*The task*: Starting with the first line of the data below, copy each line up to and including the one containing "libro (negro) [454, 133] -> none". Pictures stay out.
#### Supplied information ####
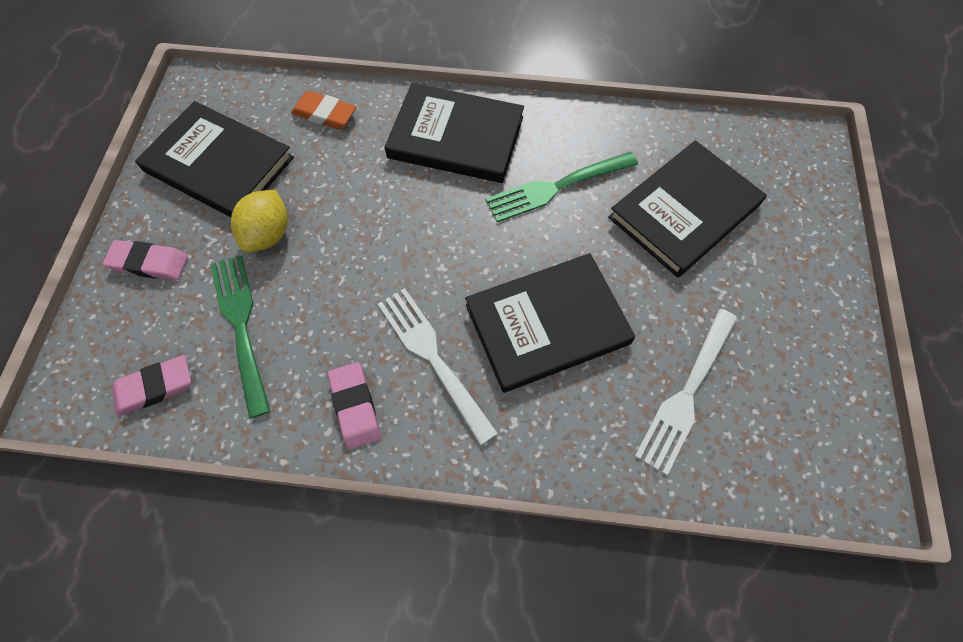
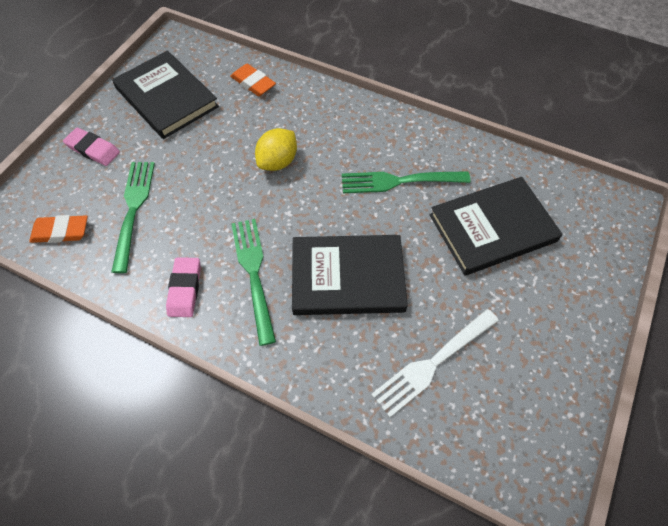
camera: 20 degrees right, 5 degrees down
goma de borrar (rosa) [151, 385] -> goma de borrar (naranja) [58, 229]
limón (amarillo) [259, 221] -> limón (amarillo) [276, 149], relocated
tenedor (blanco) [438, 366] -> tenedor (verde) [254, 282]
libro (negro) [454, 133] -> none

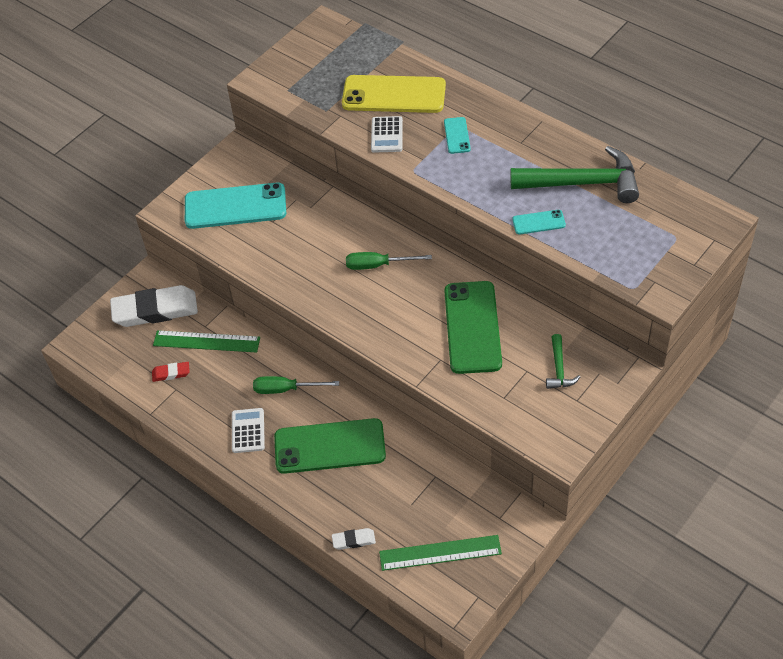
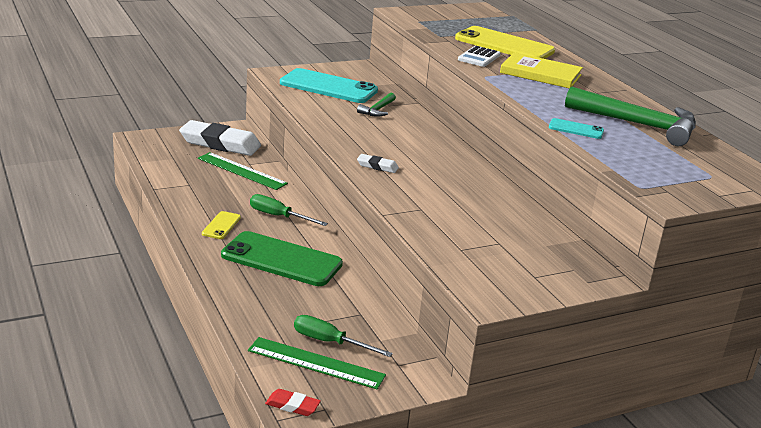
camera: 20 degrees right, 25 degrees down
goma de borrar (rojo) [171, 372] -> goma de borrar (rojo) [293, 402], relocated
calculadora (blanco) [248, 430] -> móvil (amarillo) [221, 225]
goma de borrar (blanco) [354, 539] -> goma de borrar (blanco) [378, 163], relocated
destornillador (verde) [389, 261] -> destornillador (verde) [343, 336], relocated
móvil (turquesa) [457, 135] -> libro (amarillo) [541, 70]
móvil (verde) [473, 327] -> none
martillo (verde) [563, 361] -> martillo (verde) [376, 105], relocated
####
*Result*:
camera: 20 degrees right, 5 degrees down
goma de borrar (rosa) [151, 385] -> goma de borrar (naranja) [58, 229]
limón (amarillo) [259, 221] -> limón (amarillo) [276, 149], relocated
tenedor (blanco) [438, 366] -> tenedor (verde) [254, 282]
libro (negro) [454, 133] -> none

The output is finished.